**Prompt**
Starting at the first entry below, repeat all the data word for word and drop the pictures.
▼
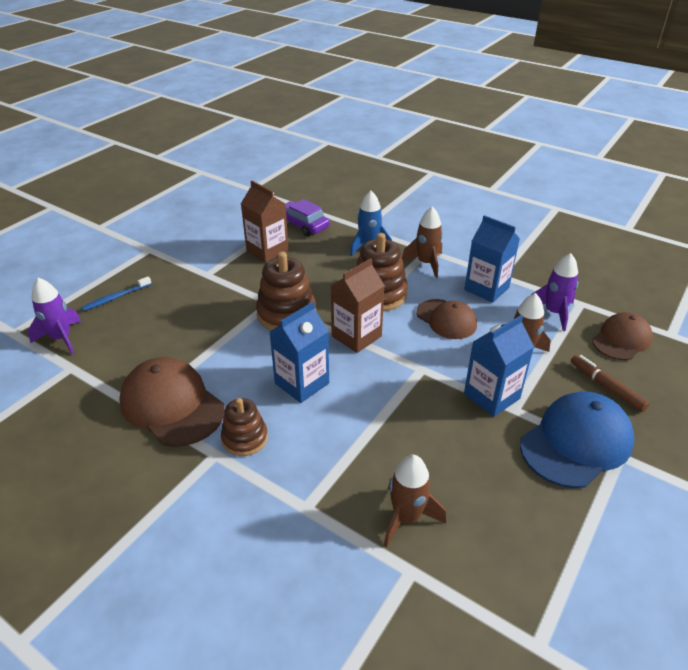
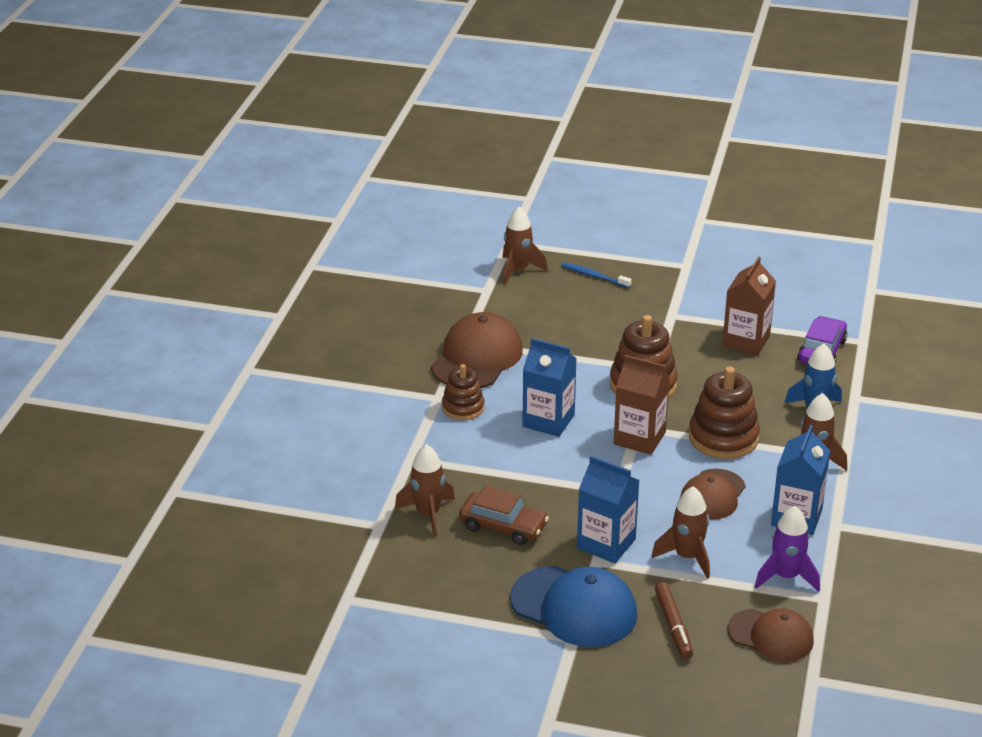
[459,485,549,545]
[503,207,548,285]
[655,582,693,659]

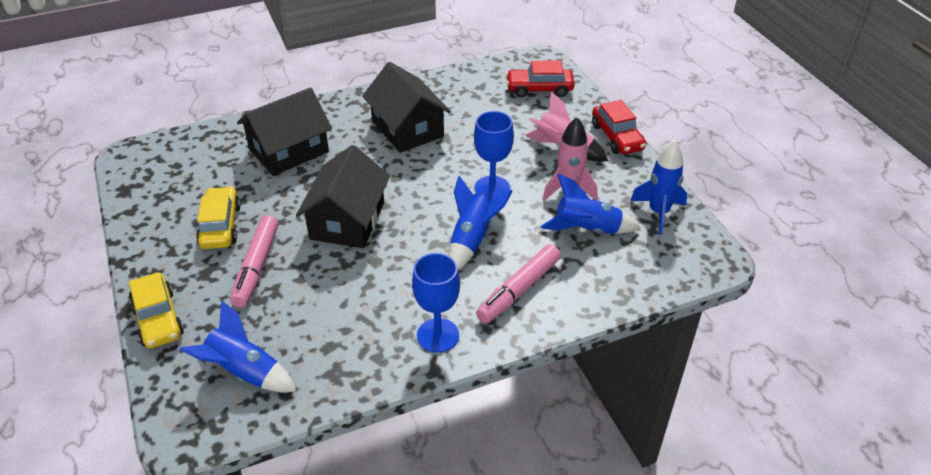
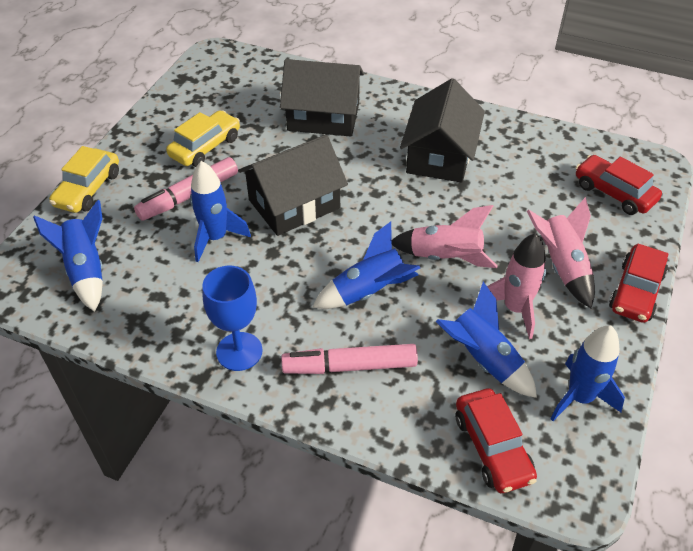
[190,161,251,262]
[456,389,537,493]
[392,205,497,268]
▲
**Written response**
[459,485,549,545]
[503,207,548,285]
[655,582,693,659]

[190,161,251,262]
[456,389,537,493]
[392,205,497,268]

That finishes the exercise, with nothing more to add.